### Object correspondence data
-=-=-=-=-

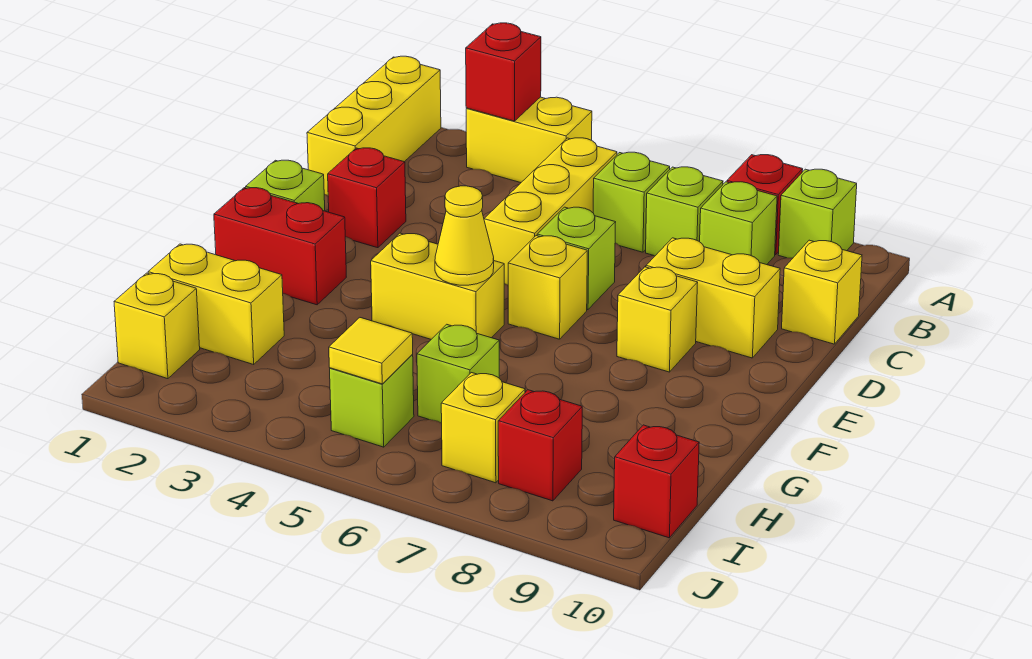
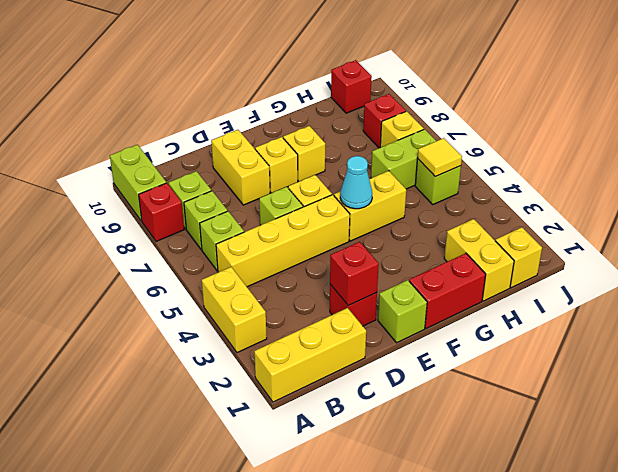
red brick A3 level 2 -> red brick D2 level 2
lime brick A9 level 1 -> lime brick A9:A10 level 1
yellow brick B5:D5 level 1 -> yellow brick B5:E5 level 1
yellow brick C10 level 1 -> yellow brick F8 level 1
red brick F1:F2 level 1 -> red brick F1:G1 level 1
yellow brick F4:F5 level 1 -> yellow brick F5:G5 level 1
yellow cone F5 level 2 -> cyan cone F5 level 2
lime brick H6 level 1 -> lime brick H6:I6 level 1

-=-=-=-=-

### Directions for this task
Word for word, restate the records above and drop the pictures.

### Output for this task
red brick A3 level 2 -> red brick D2 level 2
lime brick A9 level 1 -> lime brick A9:A10 level 1
yellow brick B5:D5 level 1 -> yellow brick B5:E5 level 1
yellow brick C10 level 1 -> yellow brick F8 level 1
red brick F1:F2 level 1 -> red brick F1:G1 level 1
yellow brick F4:F5 level 1 -> yellow brick F5:G5 level 1
yellow cone F5 level 2 -> cyan cone F5 level 2
lime brick H6 level 1 -> lime brick H6:I6 level 1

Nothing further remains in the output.